Stated exercise
Rewrite the records from their start through the line containing "Looking at the image, I should click on (316, 202).", changing "Scratched" to "Polished" and keeping everything else the same.

start Data for this task

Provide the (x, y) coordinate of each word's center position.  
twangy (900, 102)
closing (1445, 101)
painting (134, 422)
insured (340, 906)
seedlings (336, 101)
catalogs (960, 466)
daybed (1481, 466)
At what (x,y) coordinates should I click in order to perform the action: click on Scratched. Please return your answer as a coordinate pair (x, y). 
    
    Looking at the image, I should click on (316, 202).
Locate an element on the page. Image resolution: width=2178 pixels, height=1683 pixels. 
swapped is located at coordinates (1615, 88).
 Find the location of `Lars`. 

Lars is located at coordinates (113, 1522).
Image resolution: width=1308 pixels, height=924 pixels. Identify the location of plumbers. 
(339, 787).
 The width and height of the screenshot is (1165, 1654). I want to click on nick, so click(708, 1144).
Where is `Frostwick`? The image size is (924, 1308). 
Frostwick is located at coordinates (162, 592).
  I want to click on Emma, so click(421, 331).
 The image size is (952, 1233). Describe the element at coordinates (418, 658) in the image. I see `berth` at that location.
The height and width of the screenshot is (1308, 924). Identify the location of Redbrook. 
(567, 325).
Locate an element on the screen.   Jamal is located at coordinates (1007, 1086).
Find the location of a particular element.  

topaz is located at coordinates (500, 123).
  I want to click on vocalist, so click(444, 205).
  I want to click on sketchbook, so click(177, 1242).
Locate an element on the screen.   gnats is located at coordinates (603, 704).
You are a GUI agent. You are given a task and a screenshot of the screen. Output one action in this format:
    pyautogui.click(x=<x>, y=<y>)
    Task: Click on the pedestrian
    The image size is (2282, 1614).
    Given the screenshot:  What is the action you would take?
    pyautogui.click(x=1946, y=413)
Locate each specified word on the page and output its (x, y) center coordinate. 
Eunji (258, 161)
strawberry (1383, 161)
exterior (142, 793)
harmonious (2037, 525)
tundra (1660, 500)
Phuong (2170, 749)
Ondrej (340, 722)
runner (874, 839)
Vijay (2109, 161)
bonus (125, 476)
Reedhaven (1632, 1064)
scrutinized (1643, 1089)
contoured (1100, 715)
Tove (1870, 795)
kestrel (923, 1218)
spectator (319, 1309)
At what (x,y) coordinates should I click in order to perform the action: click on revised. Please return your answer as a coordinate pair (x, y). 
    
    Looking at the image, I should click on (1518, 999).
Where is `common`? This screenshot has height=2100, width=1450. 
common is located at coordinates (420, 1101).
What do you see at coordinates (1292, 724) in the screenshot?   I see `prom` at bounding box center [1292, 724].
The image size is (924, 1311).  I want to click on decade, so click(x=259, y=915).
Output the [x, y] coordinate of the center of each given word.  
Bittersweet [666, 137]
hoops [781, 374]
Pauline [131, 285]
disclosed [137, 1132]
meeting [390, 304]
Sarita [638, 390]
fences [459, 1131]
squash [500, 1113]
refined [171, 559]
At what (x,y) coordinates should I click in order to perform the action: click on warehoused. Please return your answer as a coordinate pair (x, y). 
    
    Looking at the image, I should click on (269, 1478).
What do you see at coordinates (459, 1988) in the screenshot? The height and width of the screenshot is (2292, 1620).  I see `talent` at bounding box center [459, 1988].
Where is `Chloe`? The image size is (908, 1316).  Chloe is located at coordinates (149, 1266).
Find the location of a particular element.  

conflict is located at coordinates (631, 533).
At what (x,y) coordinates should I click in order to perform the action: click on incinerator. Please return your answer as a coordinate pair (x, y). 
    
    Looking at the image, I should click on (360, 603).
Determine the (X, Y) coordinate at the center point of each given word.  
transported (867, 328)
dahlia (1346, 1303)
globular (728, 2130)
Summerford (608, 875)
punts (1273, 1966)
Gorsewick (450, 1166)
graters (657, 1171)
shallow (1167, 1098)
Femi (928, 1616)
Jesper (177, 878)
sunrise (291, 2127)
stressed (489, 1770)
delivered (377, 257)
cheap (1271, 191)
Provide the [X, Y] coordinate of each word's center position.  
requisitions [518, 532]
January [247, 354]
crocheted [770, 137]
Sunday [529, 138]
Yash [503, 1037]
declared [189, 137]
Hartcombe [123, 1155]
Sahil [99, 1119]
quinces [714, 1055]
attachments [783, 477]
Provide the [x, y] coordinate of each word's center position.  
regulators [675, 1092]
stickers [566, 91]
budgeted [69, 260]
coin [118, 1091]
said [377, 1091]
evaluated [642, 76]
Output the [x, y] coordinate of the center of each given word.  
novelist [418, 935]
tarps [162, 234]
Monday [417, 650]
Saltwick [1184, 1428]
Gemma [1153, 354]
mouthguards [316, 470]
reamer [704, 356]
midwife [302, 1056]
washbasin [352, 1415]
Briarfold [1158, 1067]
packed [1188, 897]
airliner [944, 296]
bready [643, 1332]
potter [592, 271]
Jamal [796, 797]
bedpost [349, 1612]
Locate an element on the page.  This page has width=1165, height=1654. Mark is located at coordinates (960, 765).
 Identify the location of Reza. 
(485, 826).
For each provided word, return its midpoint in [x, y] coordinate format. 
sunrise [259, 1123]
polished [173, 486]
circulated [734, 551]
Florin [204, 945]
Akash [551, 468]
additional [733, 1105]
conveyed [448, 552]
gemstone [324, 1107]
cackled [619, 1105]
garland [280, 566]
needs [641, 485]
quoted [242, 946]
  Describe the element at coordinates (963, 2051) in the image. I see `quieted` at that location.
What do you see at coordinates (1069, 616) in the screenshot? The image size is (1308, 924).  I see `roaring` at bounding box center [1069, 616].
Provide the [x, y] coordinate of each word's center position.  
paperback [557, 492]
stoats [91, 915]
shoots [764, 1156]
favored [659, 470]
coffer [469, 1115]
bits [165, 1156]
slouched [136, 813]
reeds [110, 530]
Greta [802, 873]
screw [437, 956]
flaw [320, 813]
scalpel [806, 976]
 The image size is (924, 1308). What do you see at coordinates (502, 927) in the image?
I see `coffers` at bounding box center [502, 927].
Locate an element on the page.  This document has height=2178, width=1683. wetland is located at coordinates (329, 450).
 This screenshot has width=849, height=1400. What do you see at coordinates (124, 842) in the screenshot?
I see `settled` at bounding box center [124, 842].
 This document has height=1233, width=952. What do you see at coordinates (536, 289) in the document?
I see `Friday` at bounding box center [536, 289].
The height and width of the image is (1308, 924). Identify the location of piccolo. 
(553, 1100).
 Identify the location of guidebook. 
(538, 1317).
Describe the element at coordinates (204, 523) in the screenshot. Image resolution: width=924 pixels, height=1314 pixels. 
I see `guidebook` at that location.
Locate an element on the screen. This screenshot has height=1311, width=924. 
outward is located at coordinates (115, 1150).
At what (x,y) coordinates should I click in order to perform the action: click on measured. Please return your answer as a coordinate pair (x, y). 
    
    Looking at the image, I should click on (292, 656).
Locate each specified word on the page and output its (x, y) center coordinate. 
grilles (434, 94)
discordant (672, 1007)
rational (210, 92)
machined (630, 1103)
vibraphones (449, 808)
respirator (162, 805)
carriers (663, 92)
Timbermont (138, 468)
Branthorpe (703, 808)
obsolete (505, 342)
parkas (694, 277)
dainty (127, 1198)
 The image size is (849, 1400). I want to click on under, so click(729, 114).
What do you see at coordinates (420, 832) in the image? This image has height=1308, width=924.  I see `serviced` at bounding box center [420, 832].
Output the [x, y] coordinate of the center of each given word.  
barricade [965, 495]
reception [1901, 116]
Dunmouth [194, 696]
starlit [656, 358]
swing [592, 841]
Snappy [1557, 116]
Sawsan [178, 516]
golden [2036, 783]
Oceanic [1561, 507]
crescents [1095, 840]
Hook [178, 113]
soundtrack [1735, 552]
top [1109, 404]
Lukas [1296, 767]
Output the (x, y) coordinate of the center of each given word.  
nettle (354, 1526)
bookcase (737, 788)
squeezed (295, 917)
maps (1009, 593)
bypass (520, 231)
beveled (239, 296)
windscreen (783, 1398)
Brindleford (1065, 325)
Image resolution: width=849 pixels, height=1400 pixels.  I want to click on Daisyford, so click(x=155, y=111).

end Data for this task

Result of this exercise
Provide the (x, y) coordinate of each word's center position.  
twangy (900, 102)
closing (1445, 101)
painting (134, 422)
insured (340, 906)
seedlings (336, 101)
catalogs (960, 466)
daybed (1481, 466)
At what (x,y) coordinates should I click in order to perform the action: click on Polished. Please return your answer as a coordinate pair (x, y). 
    
    Looking at the image, I should click on (316, 202).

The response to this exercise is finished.